Input data
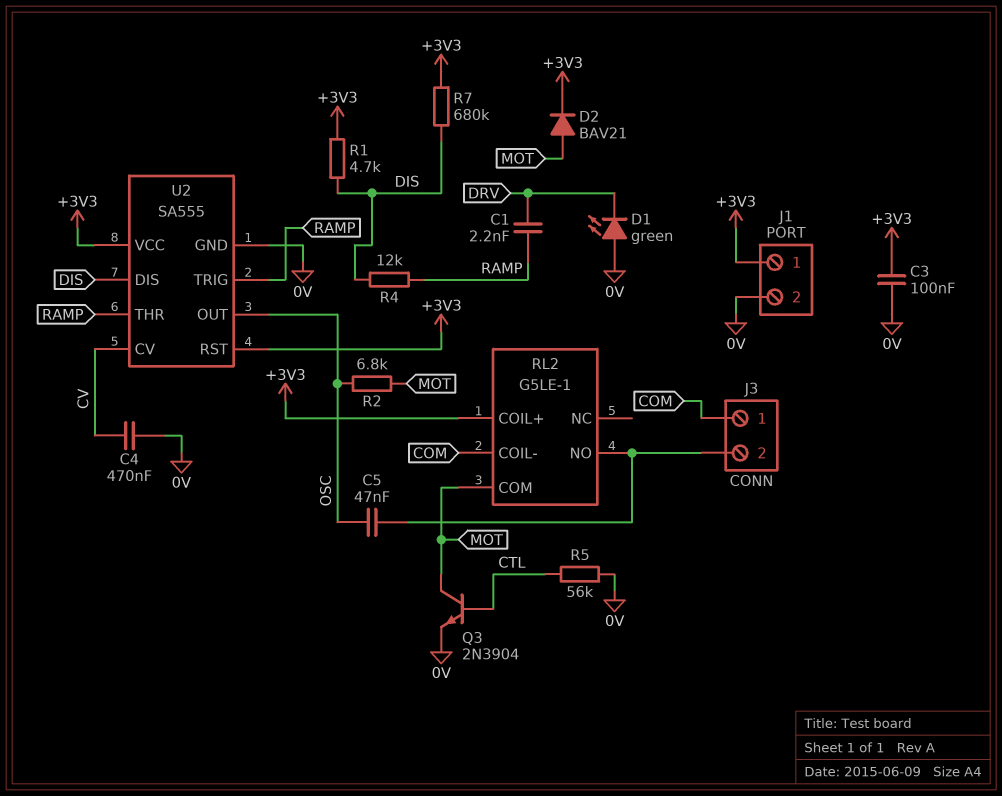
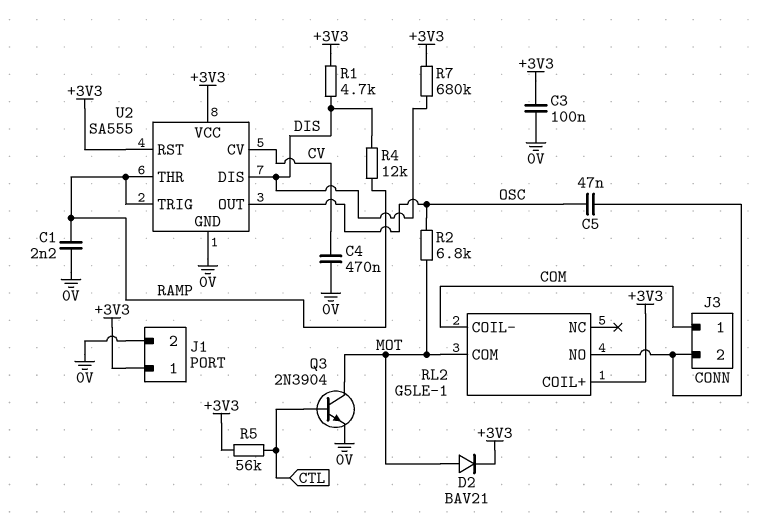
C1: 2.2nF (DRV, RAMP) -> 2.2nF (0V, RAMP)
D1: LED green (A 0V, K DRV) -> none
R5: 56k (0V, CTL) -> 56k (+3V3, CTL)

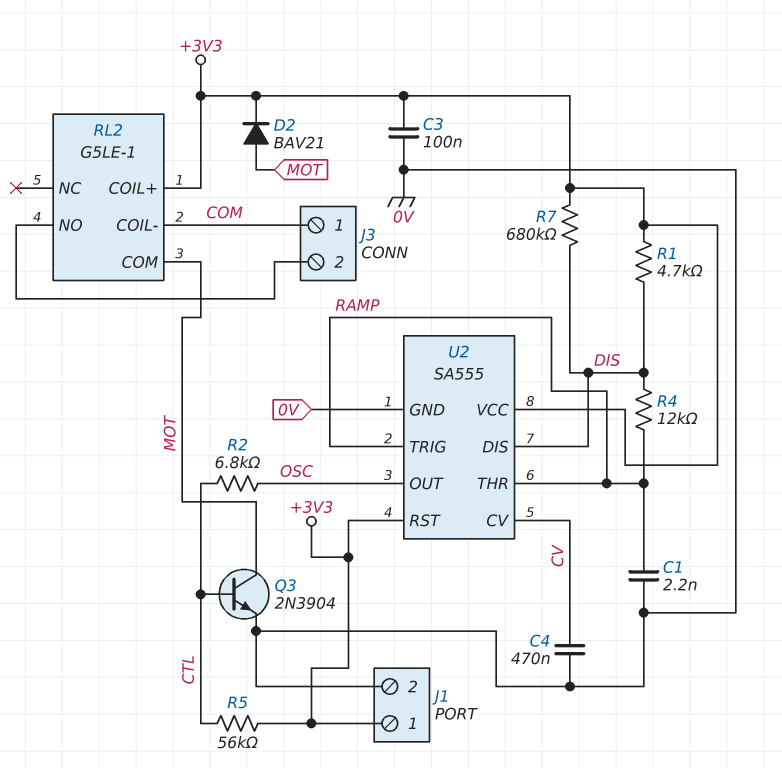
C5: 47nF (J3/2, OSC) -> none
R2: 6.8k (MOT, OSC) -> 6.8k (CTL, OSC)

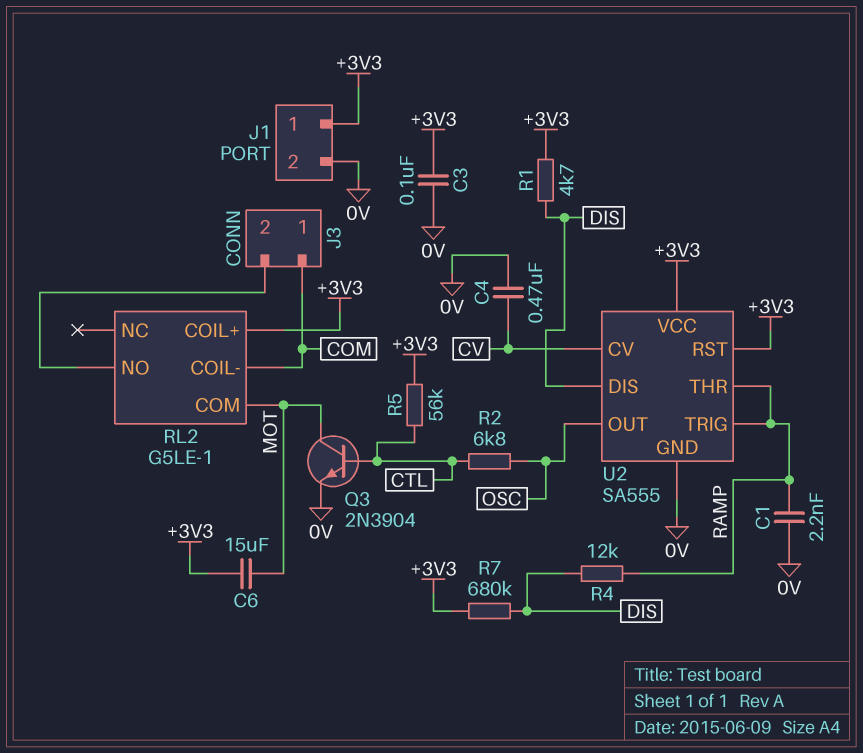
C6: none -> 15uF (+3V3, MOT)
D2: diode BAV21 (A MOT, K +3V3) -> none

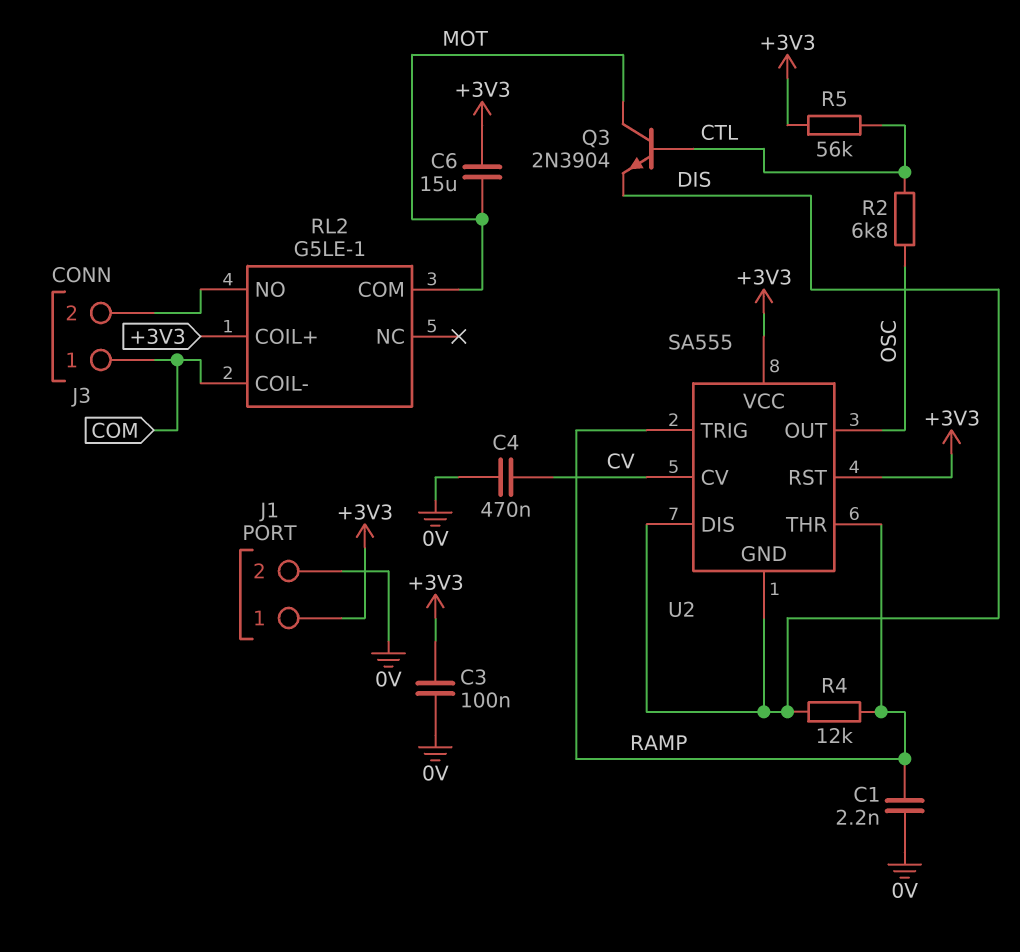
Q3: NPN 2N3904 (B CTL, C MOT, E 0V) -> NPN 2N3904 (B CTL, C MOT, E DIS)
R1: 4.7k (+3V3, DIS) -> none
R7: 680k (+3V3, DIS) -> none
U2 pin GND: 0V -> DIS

Description of the task
Give back the full data exactly as it reads, but drop the pictures.

Written solution
C1: 2.2nF (DRV, RAMP) -> 2.2nF (0V, RAMP)
D1: LED green (A 0V, K DRV) -> none
R5: 56k (0V, CTL) -> 56k (+3V3, CTL)

C5: 47nF (J3/2, OSC) -> none
R2: 6.8k (MOT, OSC) -> 6.8k (CTL, OSC)

C6: none -> 15uF (+3V3, MOT)
D2: diode BAV21 (A MOT, K +3V3) -> none

Q3: NPN 2N3904 (B CTL, C MOT, E 0V) -> NPN 2N3904 (B CTL, C MOT, E DIS)
R1: 4.7k (+3V3, DIS) -> none
R7: 680k (+3V3, DIS) -> none
U2 pin GND: 0V -> DIS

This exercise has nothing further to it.